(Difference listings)
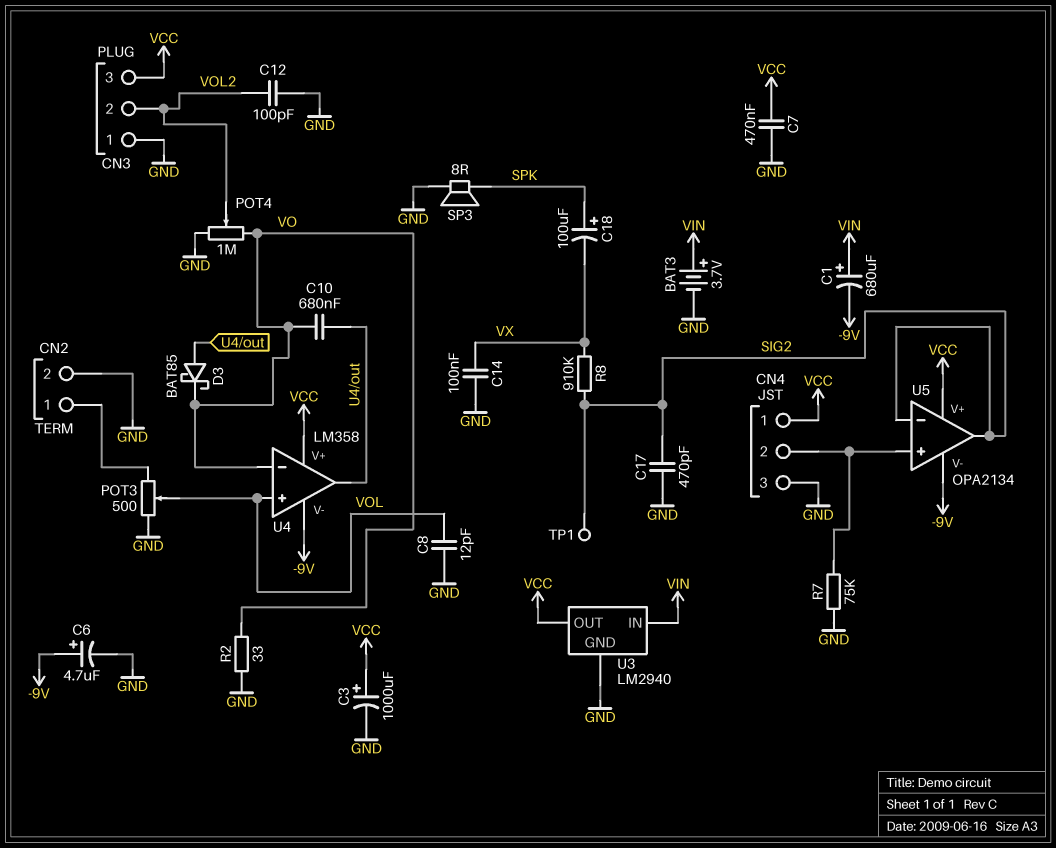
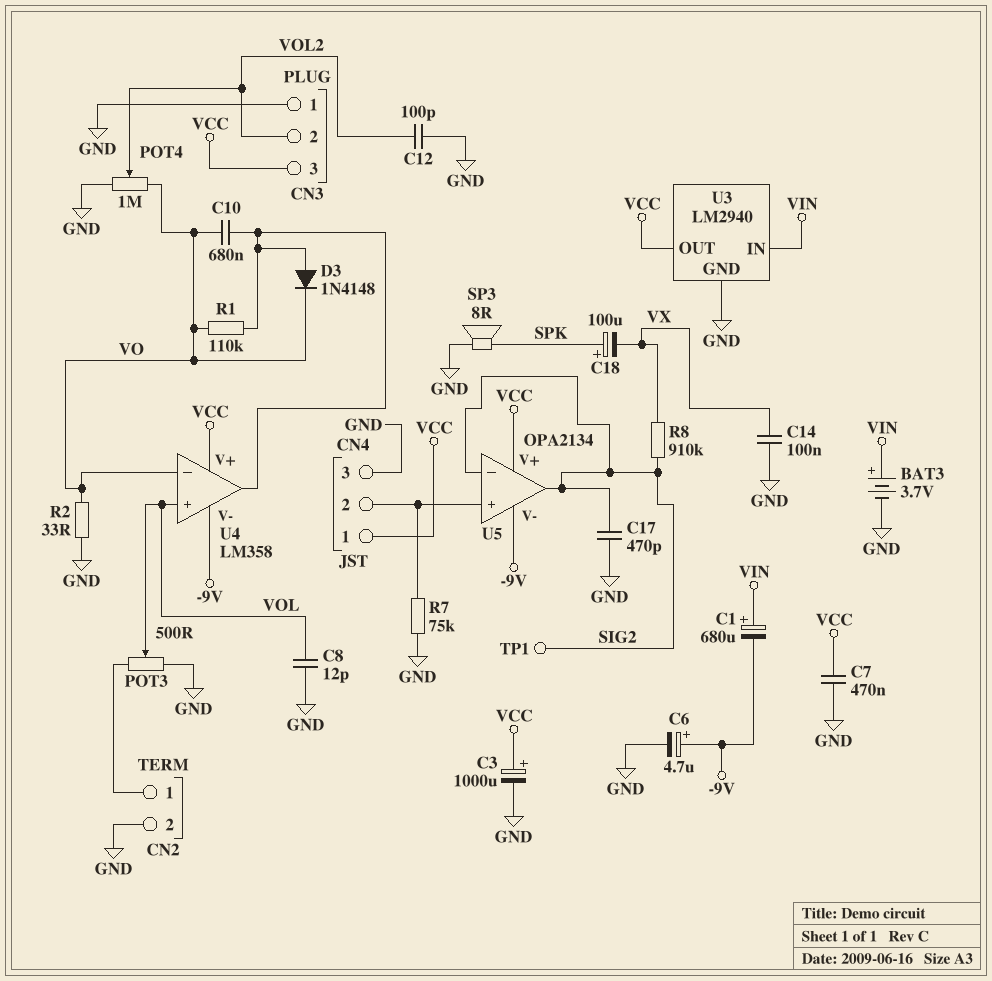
D3: schottky BAT85 (A U4/out, K VO) -> diode 1N4148 (A U4/out, K VO)
R1: none -> 110k (U4/out, VO)

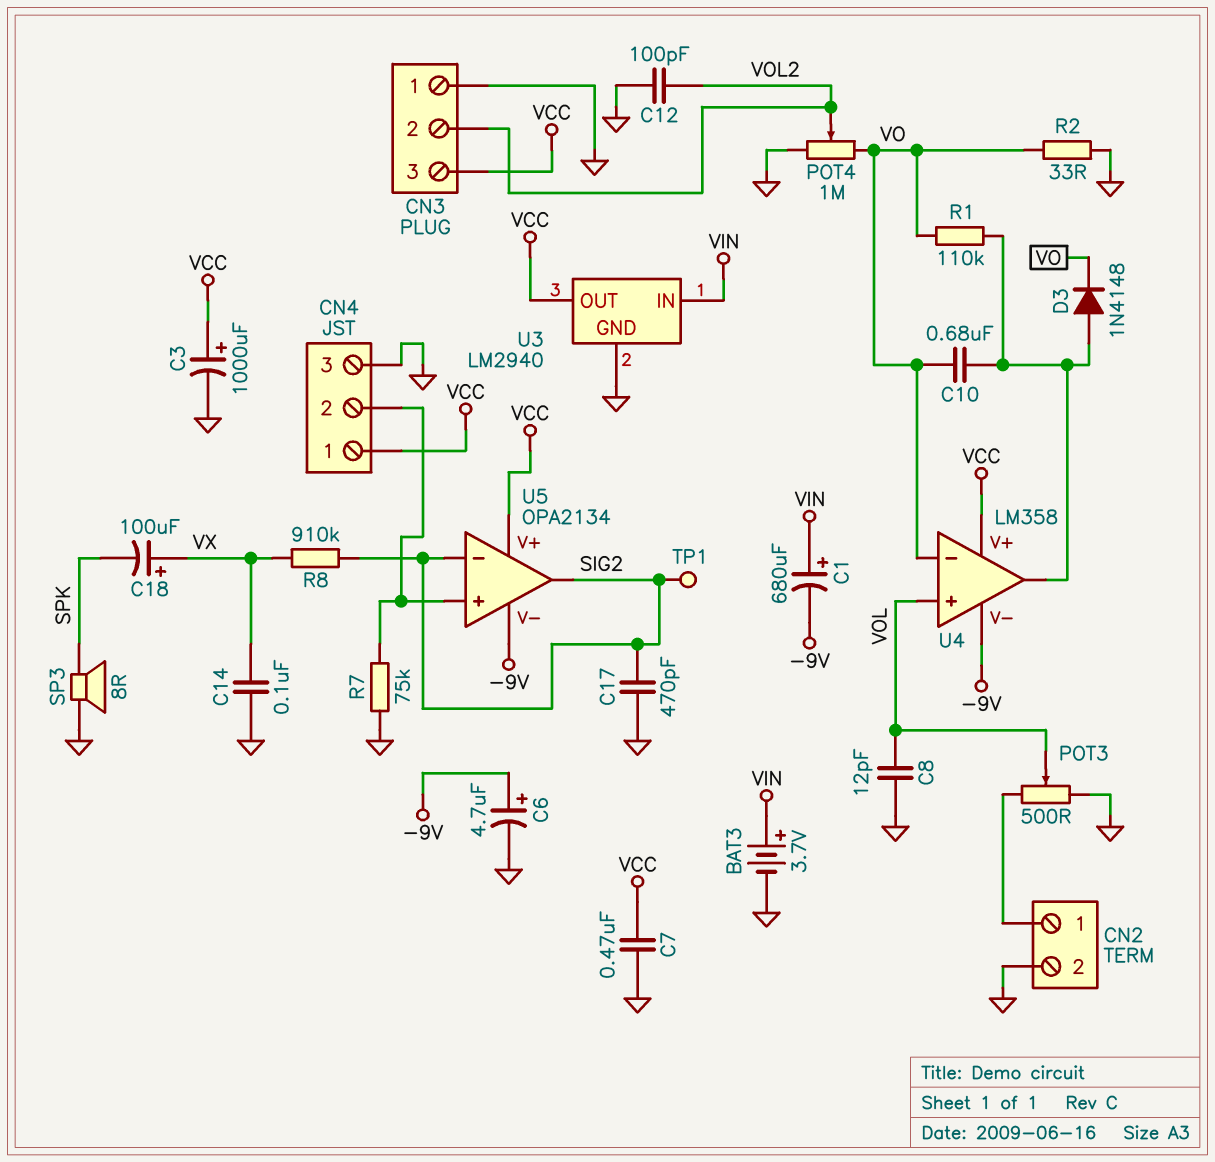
C18: 100uF (plus SPK, minus VX) -> 100uF (plus VX, minus SPK)

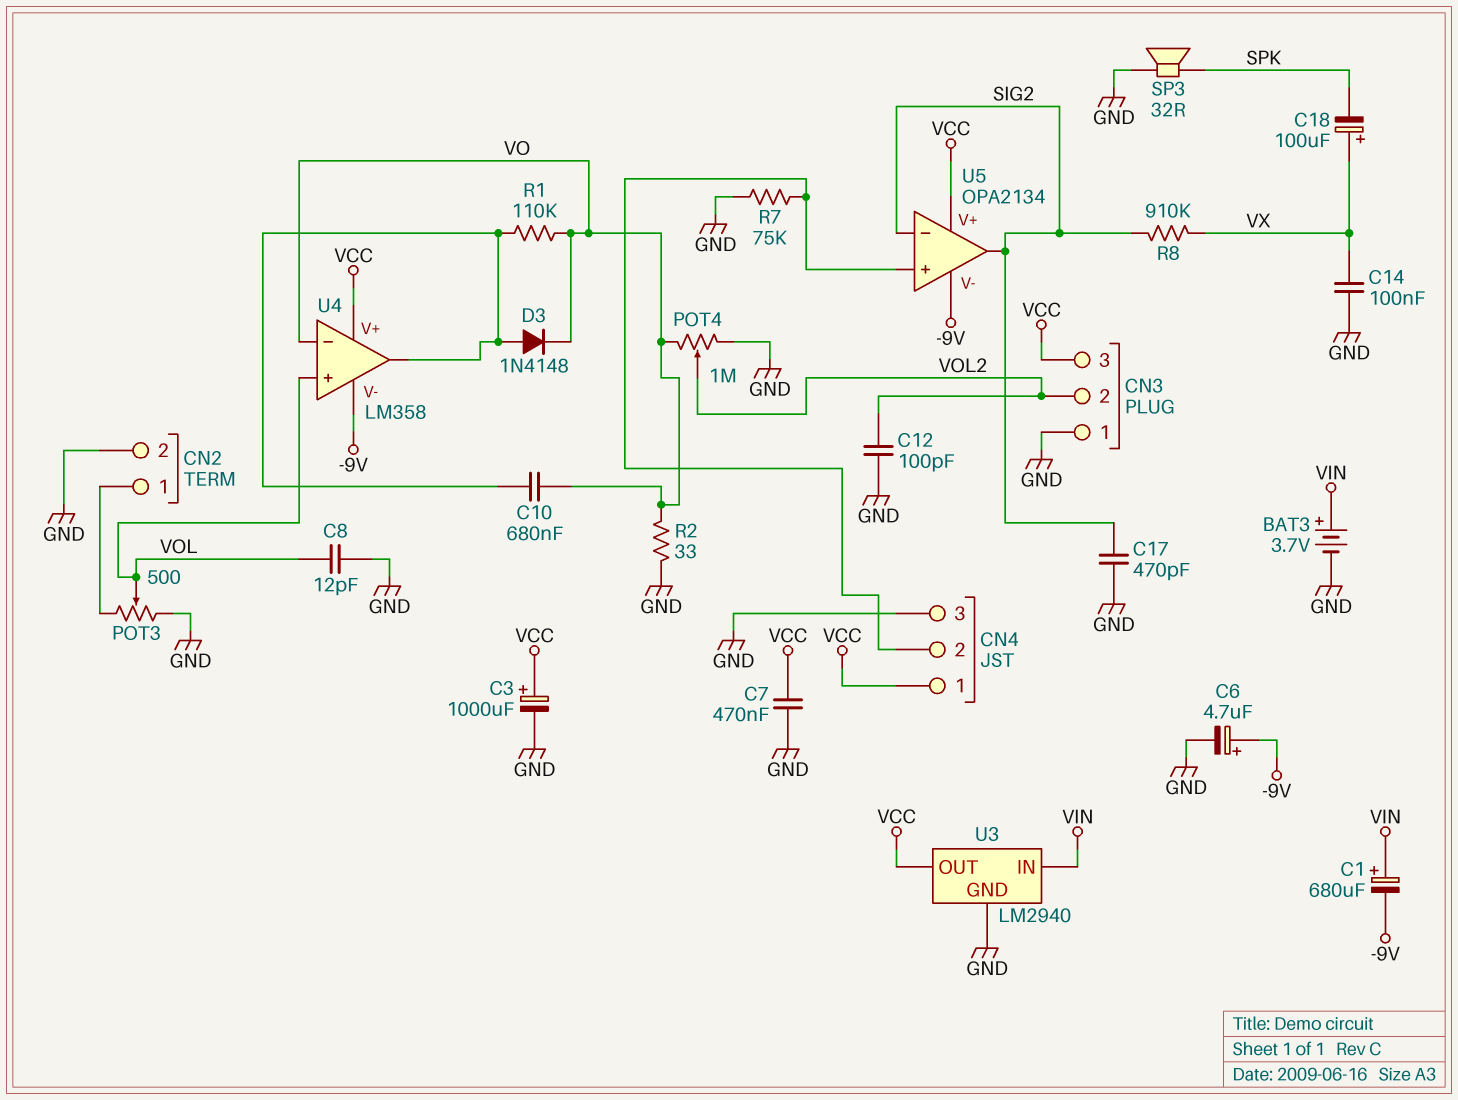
SP3: speaker 8R (GND, SPK) -> speaker 32R (GND, SPK)
TP1: test point (SIG2) -> none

* _Task objective_:
Starting at the line that contains "SP3: speaker 8R", restate word for word every line through the last one in the records above. Return nothing else.

* _Exercise answer_:
SP3: speaker 8R (GND, SPK) -> speaker 32R (GND, SPK)
TP1: test point (SIG2) -> none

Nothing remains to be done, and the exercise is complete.